→ DIRECTION
Write out the records below again, putting "dark leather ottoman" wherever "black leather stool" appears and leaving everything else as it is.

[Rows of spatial question data]
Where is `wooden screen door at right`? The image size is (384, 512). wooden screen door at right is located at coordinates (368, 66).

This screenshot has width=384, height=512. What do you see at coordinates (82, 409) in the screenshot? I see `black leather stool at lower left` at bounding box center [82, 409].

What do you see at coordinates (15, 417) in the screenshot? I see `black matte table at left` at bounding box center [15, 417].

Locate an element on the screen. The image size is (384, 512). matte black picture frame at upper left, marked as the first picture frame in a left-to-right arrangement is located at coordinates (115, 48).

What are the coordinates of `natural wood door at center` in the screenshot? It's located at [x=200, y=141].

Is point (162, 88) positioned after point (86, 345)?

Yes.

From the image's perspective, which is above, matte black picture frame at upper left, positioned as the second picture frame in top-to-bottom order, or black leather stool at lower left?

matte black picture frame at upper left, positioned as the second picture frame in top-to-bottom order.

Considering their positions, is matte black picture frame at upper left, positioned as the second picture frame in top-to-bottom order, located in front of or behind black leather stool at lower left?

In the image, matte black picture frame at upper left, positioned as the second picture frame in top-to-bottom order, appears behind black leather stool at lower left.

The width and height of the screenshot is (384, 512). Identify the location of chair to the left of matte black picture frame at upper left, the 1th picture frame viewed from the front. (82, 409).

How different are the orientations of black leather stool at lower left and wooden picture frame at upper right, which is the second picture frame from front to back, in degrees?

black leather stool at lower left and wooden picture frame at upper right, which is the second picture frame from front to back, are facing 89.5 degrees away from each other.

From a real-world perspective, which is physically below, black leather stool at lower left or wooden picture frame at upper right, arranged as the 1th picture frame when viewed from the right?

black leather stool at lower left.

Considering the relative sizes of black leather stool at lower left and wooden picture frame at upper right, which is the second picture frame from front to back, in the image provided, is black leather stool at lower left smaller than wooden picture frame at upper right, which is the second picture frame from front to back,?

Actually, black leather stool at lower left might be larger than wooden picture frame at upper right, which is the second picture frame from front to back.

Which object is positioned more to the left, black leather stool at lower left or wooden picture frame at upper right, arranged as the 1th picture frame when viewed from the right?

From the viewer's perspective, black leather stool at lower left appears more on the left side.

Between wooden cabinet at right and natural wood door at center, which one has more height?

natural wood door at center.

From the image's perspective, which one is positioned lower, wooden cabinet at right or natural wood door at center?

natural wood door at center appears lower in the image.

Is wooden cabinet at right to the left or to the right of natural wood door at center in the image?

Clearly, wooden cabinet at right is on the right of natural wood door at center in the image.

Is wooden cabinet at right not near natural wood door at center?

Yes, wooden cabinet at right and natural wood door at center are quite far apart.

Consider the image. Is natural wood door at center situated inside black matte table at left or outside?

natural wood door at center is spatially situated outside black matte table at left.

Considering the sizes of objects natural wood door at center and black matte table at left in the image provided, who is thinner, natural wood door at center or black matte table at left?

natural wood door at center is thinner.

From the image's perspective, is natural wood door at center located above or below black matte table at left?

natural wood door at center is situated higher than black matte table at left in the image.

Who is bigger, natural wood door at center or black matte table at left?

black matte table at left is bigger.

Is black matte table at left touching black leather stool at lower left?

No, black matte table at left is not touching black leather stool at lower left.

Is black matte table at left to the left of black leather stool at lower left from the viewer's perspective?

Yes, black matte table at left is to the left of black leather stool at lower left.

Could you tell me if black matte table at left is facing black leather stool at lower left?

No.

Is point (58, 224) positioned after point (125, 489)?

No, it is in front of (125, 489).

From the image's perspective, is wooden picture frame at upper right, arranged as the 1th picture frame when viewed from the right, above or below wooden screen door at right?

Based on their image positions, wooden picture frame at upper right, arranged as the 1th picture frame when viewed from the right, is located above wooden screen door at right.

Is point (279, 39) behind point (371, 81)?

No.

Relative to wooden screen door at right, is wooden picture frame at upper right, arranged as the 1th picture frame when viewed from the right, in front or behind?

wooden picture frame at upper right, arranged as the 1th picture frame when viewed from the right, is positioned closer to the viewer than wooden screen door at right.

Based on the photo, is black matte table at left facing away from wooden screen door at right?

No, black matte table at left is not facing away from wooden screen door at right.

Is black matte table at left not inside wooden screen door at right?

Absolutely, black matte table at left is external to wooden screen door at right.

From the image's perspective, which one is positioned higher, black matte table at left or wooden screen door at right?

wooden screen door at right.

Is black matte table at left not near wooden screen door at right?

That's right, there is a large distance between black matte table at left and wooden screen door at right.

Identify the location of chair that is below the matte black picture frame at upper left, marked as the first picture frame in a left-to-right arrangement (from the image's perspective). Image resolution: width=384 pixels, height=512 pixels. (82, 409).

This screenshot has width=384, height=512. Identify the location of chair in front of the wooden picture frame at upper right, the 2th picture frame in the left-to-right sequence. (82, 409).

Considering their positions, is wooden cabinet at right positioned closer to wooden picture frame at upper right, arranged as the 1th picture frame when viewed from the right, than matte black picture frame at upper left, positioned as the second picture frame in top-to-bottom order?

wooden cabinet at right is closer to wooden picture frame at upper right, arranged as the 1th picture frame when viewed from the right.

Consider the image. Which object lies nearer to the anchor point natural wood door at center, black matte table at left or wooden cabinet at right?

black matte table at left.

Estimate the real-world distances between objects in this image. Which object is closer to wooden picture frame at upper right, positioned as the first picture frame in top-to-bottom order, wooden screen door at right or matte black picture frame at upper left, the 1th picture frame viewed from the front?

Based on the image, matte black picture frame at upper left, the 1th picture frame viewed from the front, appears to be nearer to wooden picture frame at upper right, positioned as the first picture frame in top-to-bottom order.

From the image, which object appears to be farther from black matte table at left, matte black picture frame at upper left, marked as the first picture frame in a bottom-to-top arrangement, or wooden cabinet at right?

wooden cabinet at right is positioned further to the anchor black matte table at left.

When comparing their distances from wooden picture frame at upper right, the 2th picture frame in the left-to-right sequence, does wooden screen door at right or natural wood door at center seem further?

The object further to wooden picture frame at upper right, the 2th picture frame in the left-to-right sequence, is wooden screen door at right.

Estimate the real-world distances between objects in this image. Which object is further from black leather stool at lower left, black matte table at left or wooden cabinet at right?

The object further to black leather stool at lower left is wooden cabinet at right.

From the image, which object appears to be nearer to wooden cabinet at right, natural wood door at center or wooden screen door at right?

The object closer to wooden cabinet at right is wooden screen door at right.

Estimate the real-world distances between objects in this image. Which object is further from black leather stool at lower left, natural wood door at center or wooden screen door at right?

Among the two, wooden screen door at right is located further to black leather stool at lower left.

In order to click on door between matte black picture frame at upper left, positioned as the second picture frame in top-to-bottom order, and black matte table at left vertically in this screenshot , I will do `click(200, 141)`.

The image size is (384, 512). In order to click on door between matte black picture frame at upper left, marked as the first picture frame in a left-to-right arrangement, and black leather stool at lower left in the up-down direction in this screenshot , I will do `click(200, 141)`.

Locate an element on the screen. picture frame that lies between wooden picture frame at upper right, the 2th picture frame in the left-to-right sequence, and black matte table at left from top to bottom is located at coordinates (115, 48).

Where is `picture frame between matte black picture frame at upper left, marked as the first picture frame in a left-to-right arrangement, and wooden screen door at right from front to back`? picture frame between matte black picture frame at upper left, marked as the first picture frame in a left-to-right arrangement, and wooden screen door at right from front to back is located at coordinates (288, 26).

→ TASK RESULT
Where is `wooden screen door at right`? The image size is (384, 512). wooden screen door at right is located at coordinates (368, 66).

This screenshot has width=384, height=512. What do you see at coordinates (82, 409) in the screenshot? I see `dark leather ottoman at lower left` at bounding box center [82, 409].

What do you see at coordinates (15, 417) in the screenshot? I see `black matte table at left` at bounding box center [15, 417].

Locate an element on the screen. The image size is (384, 512). matte black picture frame at upper left, marked as the first picture frame in a left-to-right arrangement is located at coordinates (115, 48).

What are the coordinates of `natural wood door at center` in the screenshot? It's located at [x=200, y=141].

Is point (162, 88) positioned after point (86, 345)?

Yes.

From the image's perspective, which is above, matte black picture frame at upper left, positioned as the second picture frame in top-to-bottom order, or dark leather ottoman at lower left?

matte black picture frame at upper left, positioned as the second picture frame in top-to-bottom order.

Considering their positions, is matte black picture frame at upper left, positioned as the second picture frame in top-to-bottom order, located in front of or behind dark leather ottoman at lower left?

In the image, matte black picture frame at upper left, positioned as the second picture frame in top-to-bottom order, appears behind dark leather ottoman at lower left.

The width and height of the screenshot is (384, 512). Identify the location of chair to the left of matte black picture frame at upper left, the 1th picture frame viewed from the front. (82, 409).

How different are the orientations of dark leather ottoman at lower left and wooden picture frame at upper right, which is the second picture frame from front to back, in degrees?

dark leather ottoman at lower left and wooden picture frame at upper right, which is the second picture frame from front to back, are facing 89.5 degrees away from each other.

From a real-world perspective, which is physically below, dark leather ottoman at lower left or wooden picture frame at upper right, arranged as the 1th picture frame when viewed from the right?

dark leather ottoman at lower left.

Considering the relative sizes of dark leather ottoman at lower left and wooden picture frame at upper right, which is the second picture frame from front to back, in the image provided, is dark leather ottoman at lower left smaller than wooden picture frame at upper right, which is the second picture frame from front to back,?

Actually, dark leather ottoman at lower left might be larger than wooden picture frame at upper right, which is the second picture frame from front to back.

Which object is positioned more to the left, dark leather ottoman at lower left or wooden picture frame at upper right, arranged as the 1th picture frame when viewed from the right?

From the viewer's perspective, dark leather ottoman at lower left appears more on the left side.

Between wooden cabinet at right and natural wood door at center, which one has more height?

natural wood door at center.

From the image's perspective, which one is positioned lower, wooden cabinet at right or natural wood door at center?

natural wood door at center appears lower in the image.

Is wooden cabinet at right to the left or to the right of natural wood door at center in the image?

Clearly, wooden cabinet at right is on the right of natural wood door at center in the image.

Is wooden cabinet at right not near natural wood door at center?

Yes, wooden cabinet at right and natural wood door at center are quite far apart.

Consider the image. Is natural wood door at center situated inside black matte table at left or outside?

natural wood door at center is spatially situated outside black matte table at left.

Considering the sizes of objects natural wood door at center and black matte table at left in the image provided, who is thinner, natural wood door at center or black matte table at left?

natural wood door at center is thinner.

From the image's perspective, is natural wood door at center located above or below black matte table at left?

natural wood door at center is situated higher than black matte table at left in the image.

Who is bigger, natural wood door at center or black matte table at left?

black matte table at left is bigger.

Is black matte table at left touching dark leather ottoman at lower left?

No, black matte table at left is not touching dark leather ottoman at lower left.

Is black matte table at left to the left of dark leather ottoman at lower left from the viewer's perspective?

Yes, black matte table at left is to the left of dark leather ottoman at lower left.

Could you tell me if black matte table at left is facing dark leather ottoman at lower left?

No.

Is point (58, 224) positioned after point (125, 489)?

No, it is in front of (125, 489).

From the image's perspective, is wooden picture frame at upper right, arranged as the 1th picture frame when viewed from the right, above or below wooden screen door at right?

Based on their image positions, wooden picture frame at upper right, arranged as the 1th picture frame when viewed from the right, is located above wooden screen door at right.

Is point (279, 39) behind point (371, 81)?

No.

Relative to wooden screen door at right, is wooden picture frame at upper right, arranged as the 1th picture frame when viewed from the right, in front or behind?

wooden picture frame at upper right, arranged as the 1th picture frame when viewed from the right, is positioned closer to the viewer than wooden screen door at right.

Based on the photo, is black matte table at left facing away from wooden screen door at right?

No, black matte table at left is not facing away from wooden screen door at right.

Is black matte table at left not inside wooden screen door at right?

Absolutely, black matte table at left is external to wooden screen door at right.

From the image's perspective, which one is positioned higher, black matte table at left or wooden screen door at right?

wooden screen door at right.

Is black matte table at left not near wooden screen door at right?

That's right, there is a large distance between black matte table at left and wooden screen door at right.

Identify the location of chair that is below the matte black picture frame at upper left, marked as the first picture frame in a left-to-right arrangement (from the image's perspective). Image resolution: width=384 pixels, height=512 pixels. (82, 409).

This screenshot has width=384, height=512. Identify the location of chair in front of the wooden picture frame at upper right, the 2th picture frame in the left-to-right sequence. (82, 409).

Considering their positions, is wooden cabinet at right positioned closer to wooden picture frame at upper right, arranged as the 1th picture frame when viewed from the right, than matte black picture frame at upper left, positioned as the second picture frame in top-to-bottom order?

wooden cabinet at right is closer to wooden picture frame at upper right, arranged as the 1th picture frame when viewed from the right.

Consider the image. Which object lies nearer to the anchor point natural wood door at center, black matte table at left or wooden cabinet at right?

black matte table at left.

Estimate the real-world distances between objects in this image. Which object is closer to wooden picture frame at upper right, positioned as the first picture frame in top-to-bottom order, wooden screen door at right or matte black picture frame at upper left, the 1th picture frame viewed from the front?

Based on the image, matte black picture frame at upper left, the 1th picture frame viewed from the front, appears to be nearer to wooden picture frame at upper right, positioned as the first picture frame in top-to-bottom order.

From the image, which object appears to be farther from black matte table at left, matte black picture frame at upper left, marked as the first picture frame in a bottom-to-top arrangement, or wooden cabinet at right?

wooden cabinet at right is positioned further to the anchor black matte table at left.

When comparing their distances from wooden picture frame at upper right, the 2th picture frame in the left-to-right sequence, does wooden screen door at right or natural wood door at center seem further?

The object further to wooden picture frame at upper right, the 2th picture frame in the left-to-right sequence, is wooden screen door at right.

Estimate the real-world distances between objects in this image. Which object is further from dark leather ottoman at lower left, black matte table at left or wooden cabinet at right?

The object further to dark leather ottoman at lower left is wooden cabinet at right.

From the image, which object appears to be nearer to wooden cabinet at right, natural wood door at center or wooden screen door at right?

The object closer to wooden cabinet at right is wooden screen door at right.

Estimate the real-world distances between objects in this image. Which object is further from dark leather ottoman at lower left, natural wood door at center or wooden screen door at right?

Among the two, wooden screen door at right is located further to dark leather ottoman at lower left.

In order to click on door between matte black picture frame at upper left, positioned as the second picture frame in top-to-bottom order, and black matte table at left vertically in this screenshot , I will do `click(200, 141)`.

The image size is (384, 512). In order to click on door between matte black picture frame at upper left, marked as the first picture frame in a left-to-right arrangement, and dark leather ottoman at lower left in the up-down direction in this screenshot , I will do `click(200, 141)`.

Locate an element on the screen. picture frame that lies between wooden picture frame at upper right, the 2th picture frame in the left-to-right sequence, and black matte table at left from top to bottom is located at coordinates (115, 48).

Where is `picture frame between matte black picture frame at upper left, marked as the first picture frame in a left-to-right arrangement, and wooden screen door at right from front to back`? picture frame between matte black picture frame at upper left, marked as the first picture frame in a left-to-right arrangement, and wooden screen door at right from front to back is located at coordinates (288, 26).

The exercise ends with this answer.